> **Aim of the task**:
Below is a block of records. Copy every line in it that contains the word "BUZZER".
[[ Source data open ]]
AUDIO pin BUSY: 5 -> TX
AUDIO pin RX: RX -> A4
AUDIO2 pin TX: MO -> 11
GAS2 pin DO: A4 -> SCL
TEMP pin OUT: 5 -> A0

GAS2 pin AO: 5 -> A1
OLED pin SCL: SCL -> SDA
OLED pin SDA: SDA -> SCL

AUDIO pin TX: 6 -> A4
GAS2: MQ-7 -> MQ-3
[[ Source data closed ]]
[[ Source data open ]]
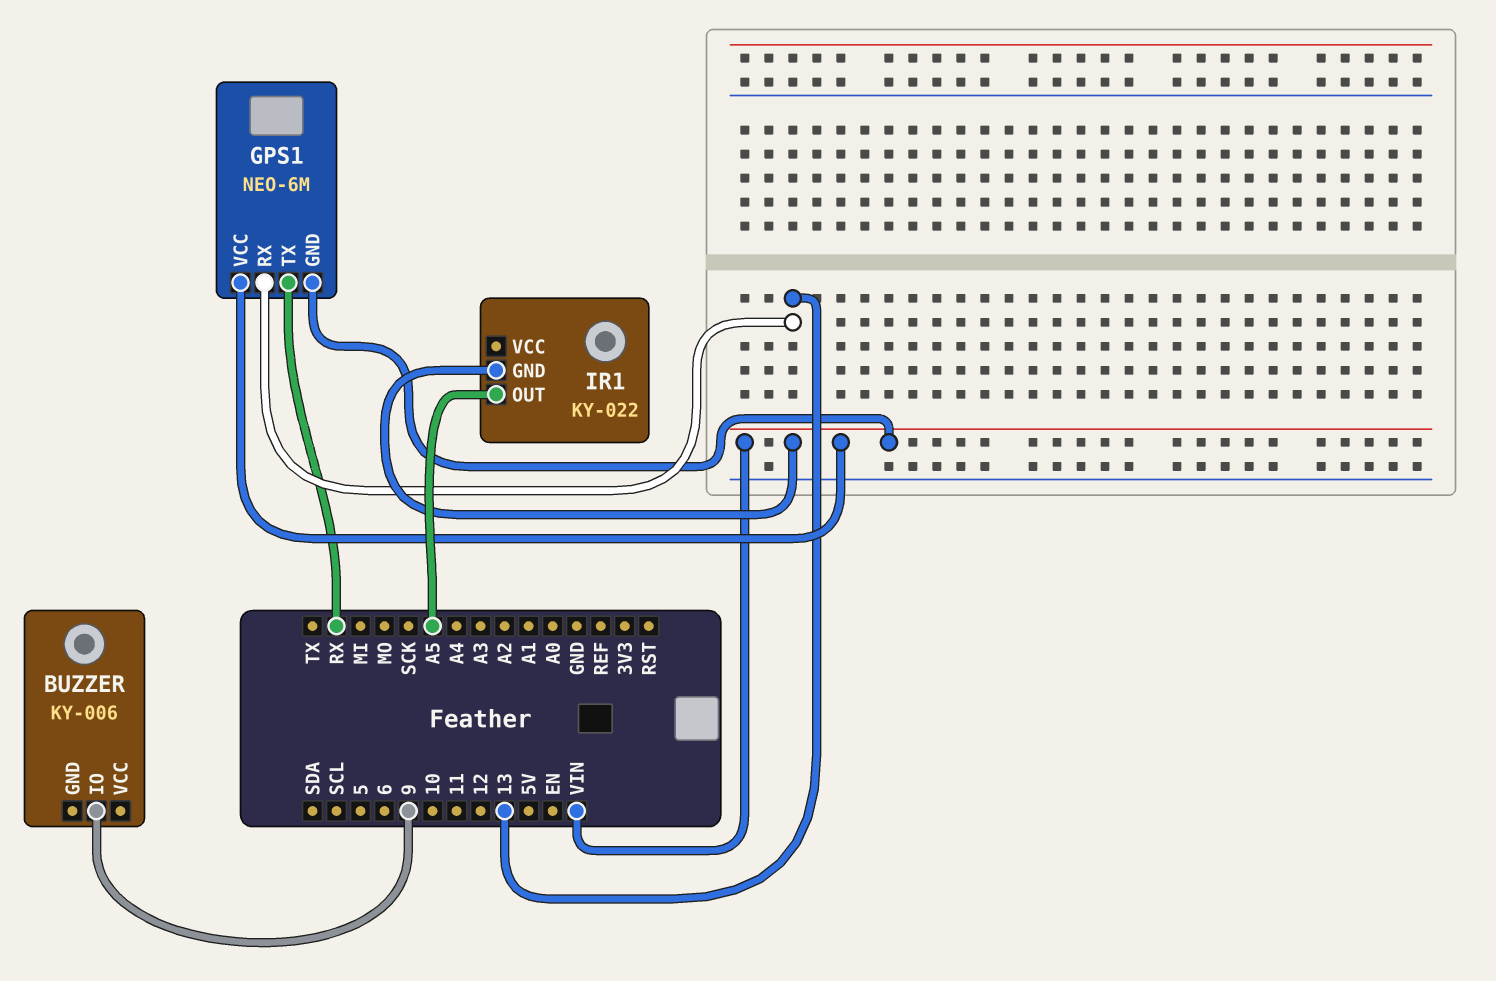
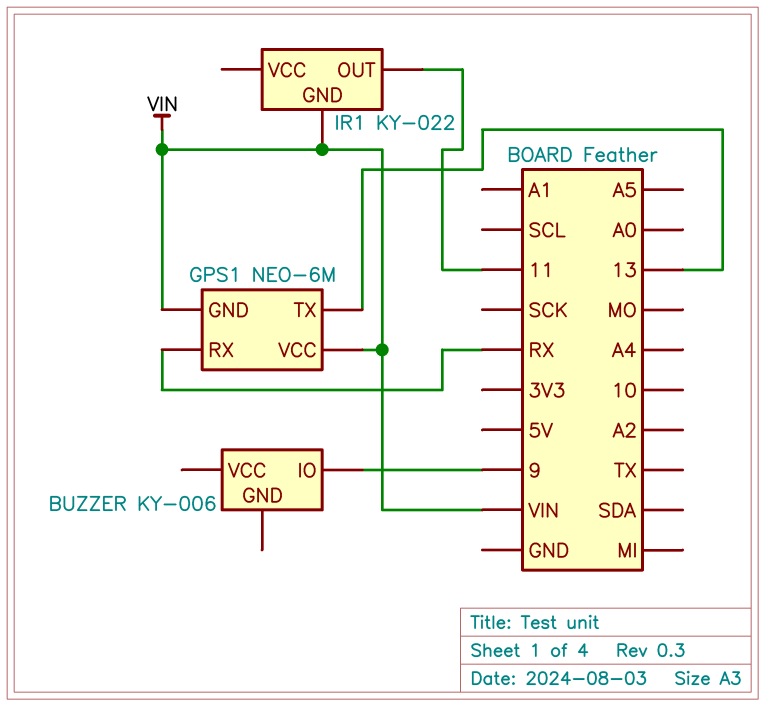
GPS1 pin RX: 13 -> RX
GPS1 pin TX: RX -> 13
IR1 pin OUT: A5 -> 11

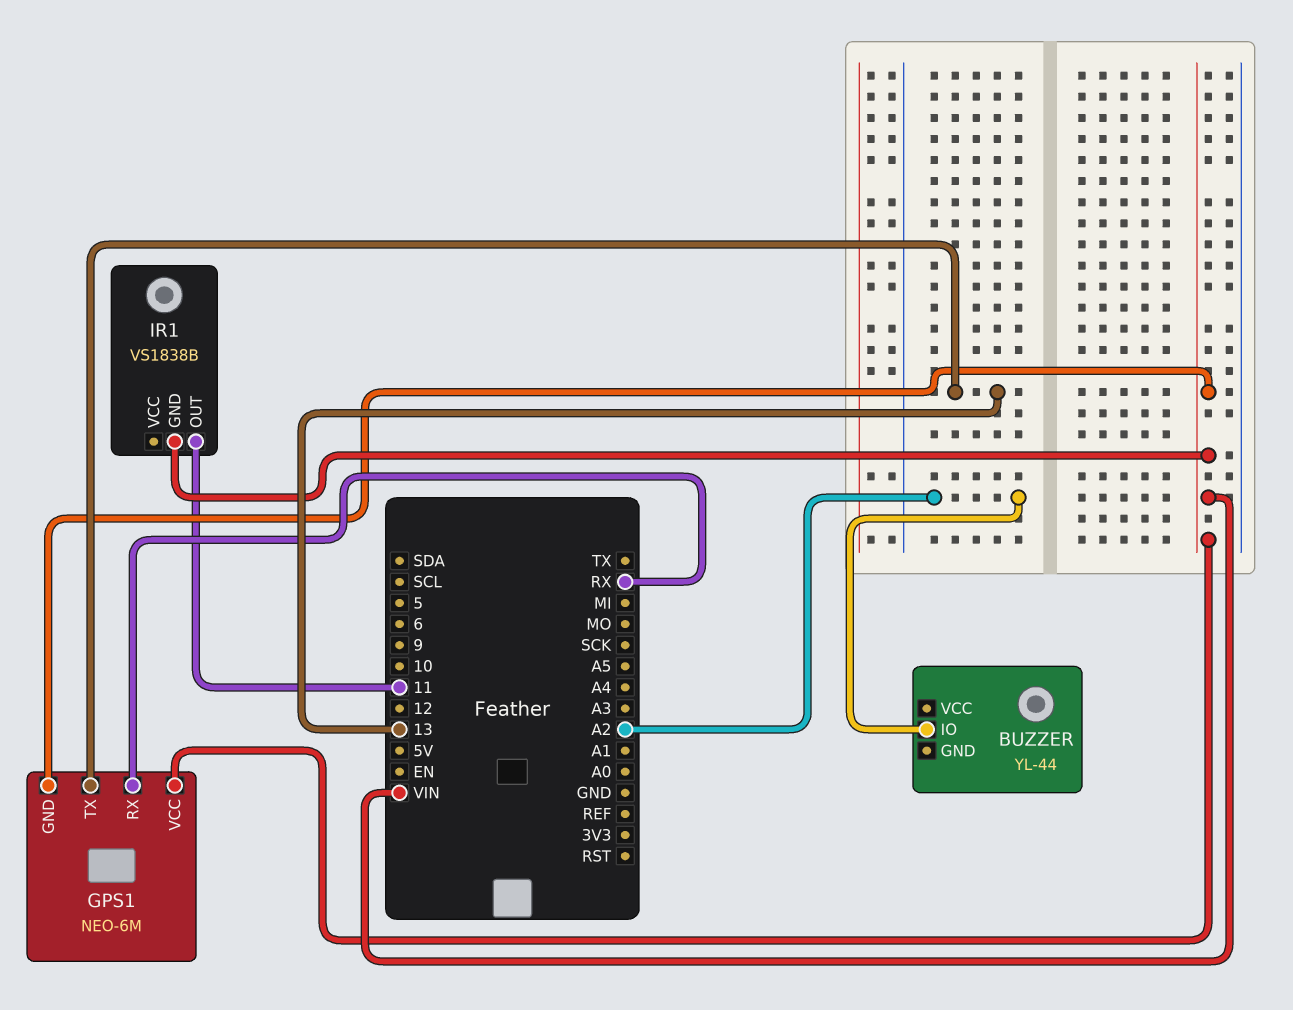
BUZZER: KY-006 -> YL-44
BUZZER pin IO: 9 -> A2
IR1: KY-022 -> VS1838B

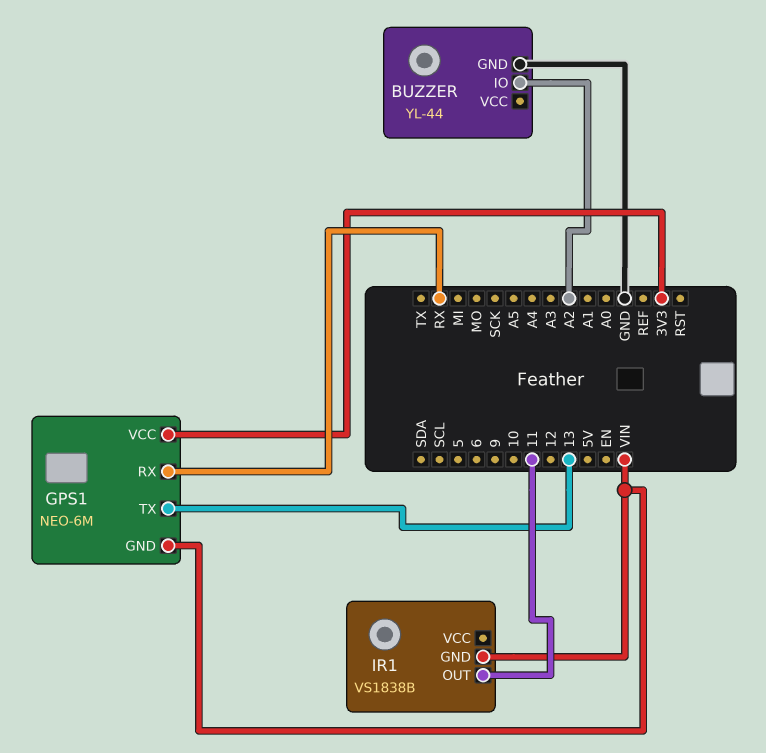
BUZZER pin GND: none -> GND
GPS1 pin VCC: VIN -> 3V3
[[ Source data closed ]]
> **Expected output**:
BUZZER: KY-006 -> YL-44
BUZZER pin IO: 9 -> A2
BUZZER pin GND: none -> GND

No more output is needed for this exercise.